Top of Study material

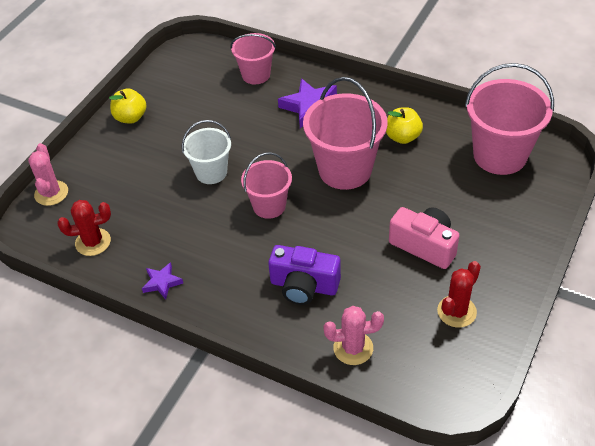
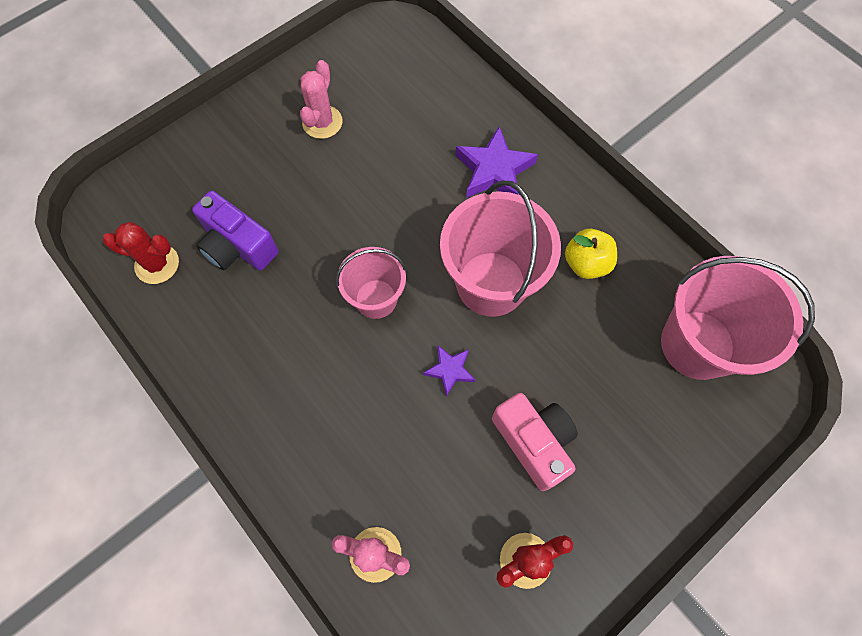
camera: 20 degrees right, 20 degrees up
(51, 193) = (144, 175): pink cactus -> pink cactus (322, 122)
(130, 117) = (278, 101): yellow apple -> none
(162, 283) = (205, 356): purple star -> purple star (450, 370)
(211, 172) = (332, 220): white bucket -> none
(256, 75) = (451, 95): pink bucket -> none
(304, 286) = (361, 435): purple camera -> purple camera (238, 246)

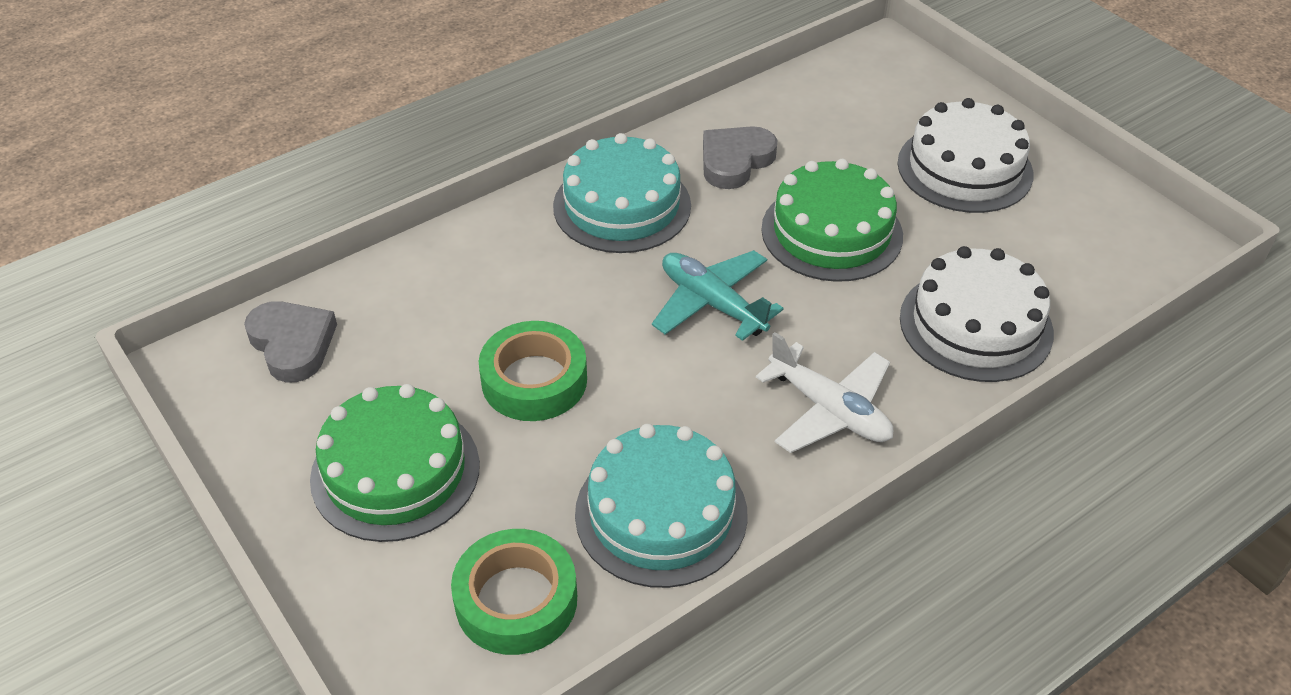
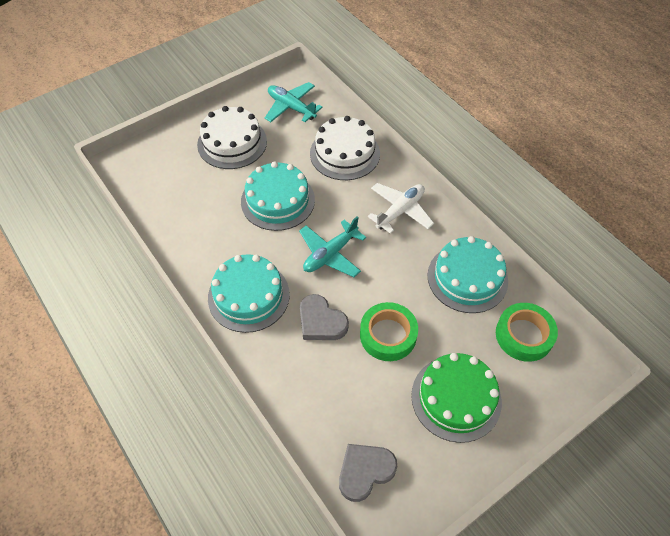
camera: 90 degrees left, 10 degrees up
(735, 161) = (214, 240): grey heart -> grey heart (321, 322)
(831, 232) = (277, 200): green cake -> turquoise cake
(1087, 243) = (291, 107): none -> turquoise plane

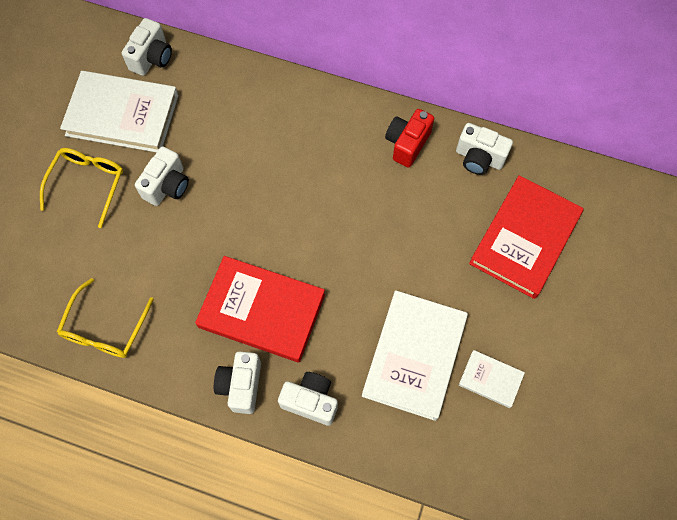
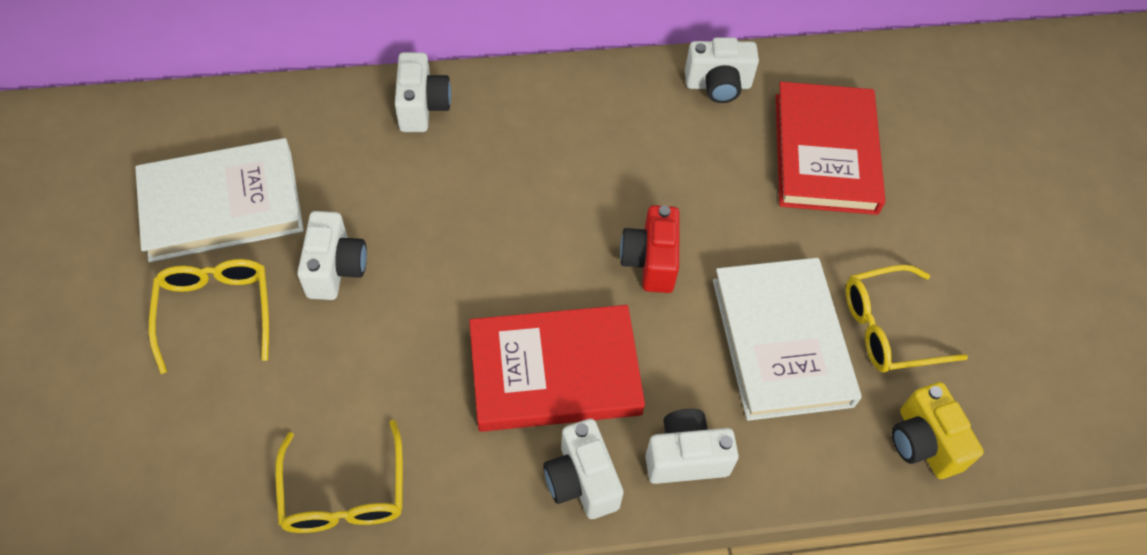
camera: 30 degrees left, 10 degrees down
(152, 58) = (228, 120): white camera -> white camera (422, 107)
(407, 144) = (623, 101): red camera -> red camera (650, 261)
(466, 464) = (923, 443): none -> yellow camera
(490, 379) = (887, 328): white book -> yellow glasses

Bottom of Study material

— Work to complete —
When the string "pink" appears in a line of the records above, that line is to be copied.

— Output of the exercise —
(51, 193) = (144, 175): pink cactus -> pink cactus (322, 122)
(256, 75) = (451, 95): pink bucket -> none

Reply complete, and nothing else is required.